──────── Data ────────
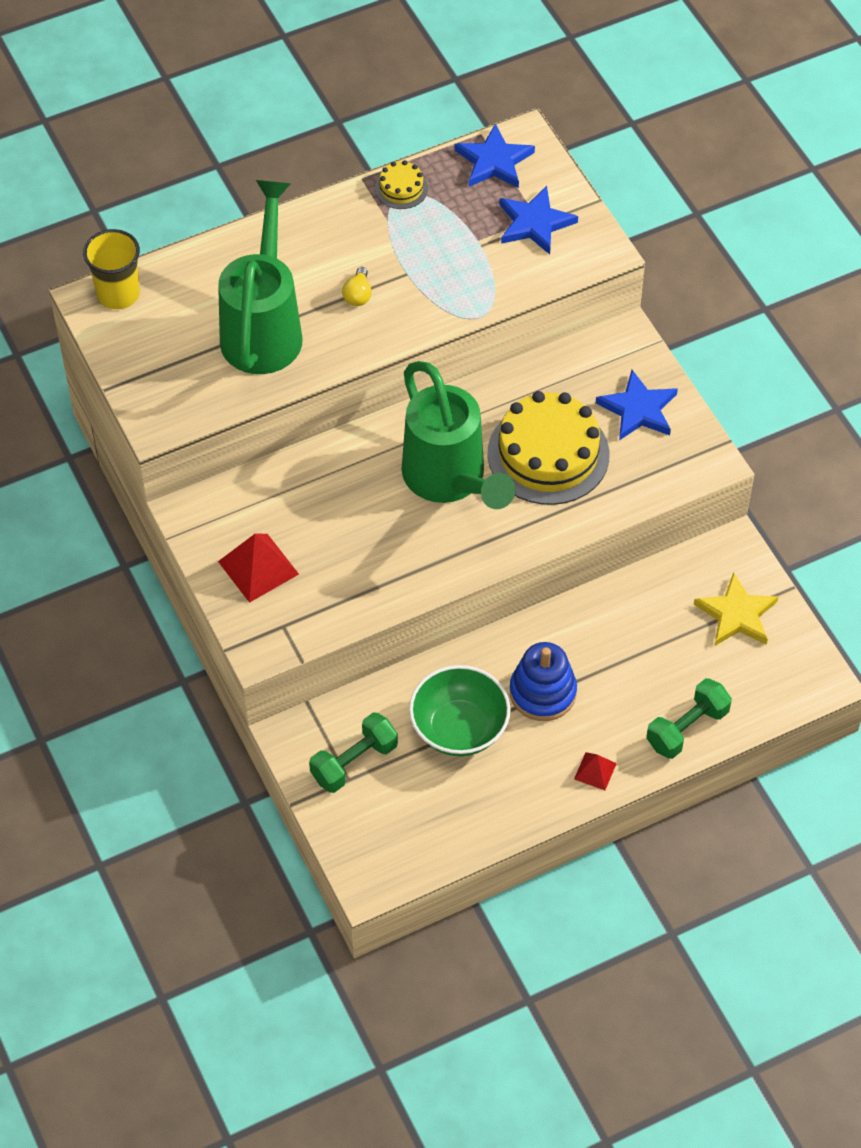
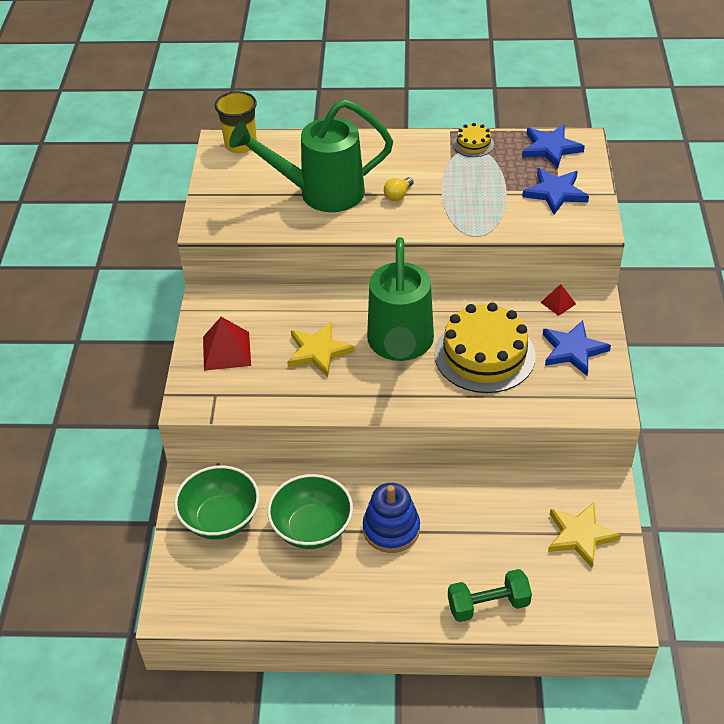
camera: 30 degrees right, 10 degrees down
(264, 327) = (320, 193): green watering can -> green watering can turned 135 degrees counterclockwise
(354, 762) = (220, 519): green dumbbell -> green bowl
(363, 525) = (318, 351): none -> yellow star
(595, 771) = (394, 605): red pyramid -> red pyramid (558, 303)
────────
### Exercise brief
Show each line of the listing that holds the string "degrees".

### Completed task
camera: 30 degrees right, 10 degrees down
(264, 327) = (320, 193): green watering can -> green watering can turned 135 degrees counterclockwise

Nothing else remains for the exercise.